### [DIRECTIONS]
Give again the line that contains "IC18: NOT (in" and every line after it to the end of the records. Keep them exactly as they are and add nothing.

### [Dataset excerpts]
┄┄┄┄┄┄
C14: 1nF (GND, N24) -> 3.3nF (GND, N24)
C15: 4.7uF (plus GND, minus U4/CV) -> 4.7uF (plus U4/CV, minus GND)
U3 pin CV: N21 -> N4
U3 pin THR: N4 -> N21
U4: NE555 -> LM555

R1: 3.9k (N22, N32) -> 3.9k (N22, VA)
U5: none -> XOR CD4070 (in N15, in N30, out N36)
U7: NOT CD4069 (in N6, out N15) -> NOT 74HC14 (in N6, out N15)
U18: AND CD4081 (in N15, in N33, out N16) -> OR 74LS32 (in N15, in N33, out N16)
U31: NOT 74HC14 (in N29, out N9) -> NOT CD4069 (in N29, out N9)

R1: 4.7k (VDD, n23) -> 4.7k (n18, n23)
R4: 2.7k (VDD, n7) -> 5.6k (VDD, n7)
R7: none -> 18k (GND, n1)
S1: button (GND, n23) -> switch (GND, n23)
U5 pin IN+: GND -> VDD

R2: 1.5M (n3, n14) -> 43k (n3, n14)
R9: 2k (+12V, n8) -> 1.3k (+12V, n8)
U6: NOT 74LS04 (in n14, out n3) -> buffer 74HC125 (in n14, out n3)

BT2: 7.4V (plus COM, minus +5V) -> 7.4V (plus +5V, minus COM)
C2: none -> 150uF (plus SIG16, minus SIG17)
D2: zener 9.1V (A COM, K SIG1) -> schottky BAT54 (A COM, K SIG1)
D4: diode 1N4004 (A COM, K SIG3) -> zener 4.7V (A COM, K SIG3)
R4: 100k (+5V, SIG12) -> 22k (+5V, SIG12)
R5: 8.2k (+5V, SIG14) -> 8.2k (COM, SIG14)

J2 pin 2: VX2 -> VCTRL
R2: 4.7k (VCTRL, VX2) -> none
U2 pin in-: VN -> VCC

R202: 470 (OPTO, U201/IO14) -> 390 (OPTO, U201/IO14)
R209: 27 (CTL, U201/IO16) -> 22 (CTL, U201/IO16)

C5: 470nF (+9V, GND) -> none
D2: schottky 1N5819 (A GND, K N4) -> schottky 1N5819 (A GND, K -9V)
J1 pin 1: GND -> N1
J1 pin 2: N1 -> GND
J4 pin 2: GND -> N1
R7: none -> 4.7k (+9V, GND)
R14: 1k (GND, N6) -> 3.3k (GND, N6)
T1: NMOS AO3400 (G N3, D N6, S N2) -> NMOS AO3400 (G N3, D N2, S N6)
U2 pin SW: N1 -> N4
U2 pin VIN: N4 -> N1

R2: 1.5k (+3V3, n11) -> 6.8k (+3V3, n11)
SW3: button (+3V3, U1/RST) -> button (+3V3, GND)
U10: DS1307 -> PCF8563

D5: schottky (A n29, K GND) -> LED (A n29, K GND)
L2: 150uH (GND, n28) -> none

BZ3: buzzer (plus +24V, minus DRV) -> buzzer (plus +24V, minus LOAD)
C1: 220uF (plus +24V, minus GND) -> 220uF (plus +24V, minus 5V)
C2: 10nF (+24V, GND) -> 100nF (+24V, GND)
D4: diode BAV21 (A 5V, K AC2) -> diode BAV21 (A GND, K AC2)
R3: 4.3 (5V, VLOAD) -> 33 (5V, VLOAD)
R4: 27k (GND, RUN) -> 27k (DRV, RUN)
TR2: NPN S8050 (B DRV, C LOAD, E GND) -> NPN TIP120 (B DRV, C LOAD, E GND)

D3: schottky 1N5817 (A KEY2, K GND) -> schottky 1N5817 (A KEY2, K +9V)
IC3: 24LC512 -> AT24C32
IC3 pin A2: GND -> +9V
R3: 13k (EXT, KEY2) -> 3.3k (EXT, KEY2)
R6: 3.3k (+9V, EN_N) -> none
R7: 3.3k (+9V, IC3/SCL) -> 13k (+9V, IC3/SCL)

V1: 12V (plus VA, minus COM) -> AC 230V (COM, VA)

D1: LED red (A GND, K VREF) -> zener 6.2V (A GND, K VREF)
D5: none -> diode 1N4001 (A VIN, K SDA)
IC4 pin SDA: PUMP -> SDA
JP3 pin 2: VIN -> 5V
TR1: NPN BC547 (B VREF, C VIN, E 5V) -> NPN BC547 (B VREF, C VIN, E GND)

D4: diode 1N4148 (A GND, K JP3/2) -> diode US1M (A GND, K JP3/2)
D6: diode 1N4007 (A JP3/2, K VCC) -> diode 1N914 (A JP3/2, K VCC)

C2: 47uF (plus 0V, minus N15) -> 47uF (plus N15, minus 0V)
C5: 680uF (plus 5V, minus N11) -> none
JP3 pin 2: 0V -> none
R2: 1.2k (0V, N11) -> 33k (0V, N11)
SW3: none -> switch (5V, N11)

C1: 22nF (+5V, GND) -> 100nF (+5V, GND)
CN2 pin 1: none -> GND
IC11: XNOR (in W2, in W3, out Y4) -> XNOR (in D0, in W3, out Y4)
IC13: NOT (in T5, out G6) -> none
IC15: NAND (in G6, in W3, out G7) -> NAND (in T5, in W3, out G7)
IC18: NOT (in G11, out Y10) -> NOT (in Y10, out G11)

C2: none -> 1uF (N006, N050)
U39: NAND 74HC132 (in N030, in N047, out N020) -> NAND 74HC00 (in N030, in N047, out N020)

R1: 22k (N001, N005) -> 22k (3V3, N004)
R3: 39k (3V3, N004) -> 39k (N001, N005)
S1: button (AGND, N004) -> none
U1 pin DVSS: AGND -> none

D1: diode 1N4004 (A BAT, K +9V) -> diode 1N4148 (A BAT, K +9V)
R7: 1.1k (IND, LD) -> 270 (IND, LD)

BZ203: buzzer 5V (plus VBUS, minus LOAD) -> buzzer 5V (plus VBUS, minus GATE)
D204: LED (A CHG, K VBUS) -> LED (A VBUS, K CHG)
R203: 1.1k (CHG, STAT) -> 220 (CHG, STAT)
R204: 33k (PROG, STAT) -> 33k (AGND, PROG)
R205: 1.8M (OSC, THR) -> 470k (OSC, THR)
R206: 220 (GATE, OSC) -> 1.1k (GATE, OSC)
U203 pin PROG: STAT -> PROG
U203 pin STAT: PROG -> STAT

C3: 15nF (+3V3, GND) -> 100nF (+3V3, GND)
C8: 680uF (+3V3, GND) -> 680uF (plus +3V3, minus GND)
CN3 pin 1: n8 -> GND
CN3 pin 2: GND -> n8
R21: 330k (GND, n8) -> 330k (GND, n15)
┄┄┄┄┄┄
### [OUTPUT FOR THIS TASK]
IC18: NOT (in G11, out Y10) -> NOT (in Y10, out G11)

C2: none -> 1uF (N006, N050)
U39: NAND 74HC132 (in N030, in N047, out N020) -> NAND 74HC00 (in N030, in N047, out N020)

R1: 22k (N001, N005) -> 22k (3V3, N004)
R3: 39k (3V3, N004) -> 39k (N001, N005)
S1: button (AGND, N004) -> none
U1 pin DVSS: AGND -> none

D1: diode 1N4004 (A BAT, K +9V) -> diode 1N4148 (A BAT, K +9V)
R7: 1.1k (IND, LD) -> 270 (IND, LD)

BZ203: buzzer 5V (plus VBUS, minus LOAD) -> buzzer 5V (plus VBUS, minus GATE)
D204: LED (A CHG, K VBUS) -> LED (A VBUS, K CHG)
R203: 1.1k (CHG, STAT) -> 220 (CHG, STAT)
R204: 33k (PROG, STAT) -> 33k (AGND, PROG)
R205: 1.8M (OSC, THR) -> 470k (OSC, THR)
R206: 220 (GATE, OSC) -> 1.1k (GATE, OSC)
U203 pin PROG: STAT -> PROG
U203 pin STAT: PROG -> STAT

C3: 15nF (+3V3, GND) -> 100nF (+3V3, GND)
C8: 680uF (+3V3, GND) -> 680uF (plus +3V3, minus GND)
CN3 pin 1: n8 -> GND
CN3 pin 2: GND -> n8
R21: 330k (GND, n8) -> 330k (GND, n15)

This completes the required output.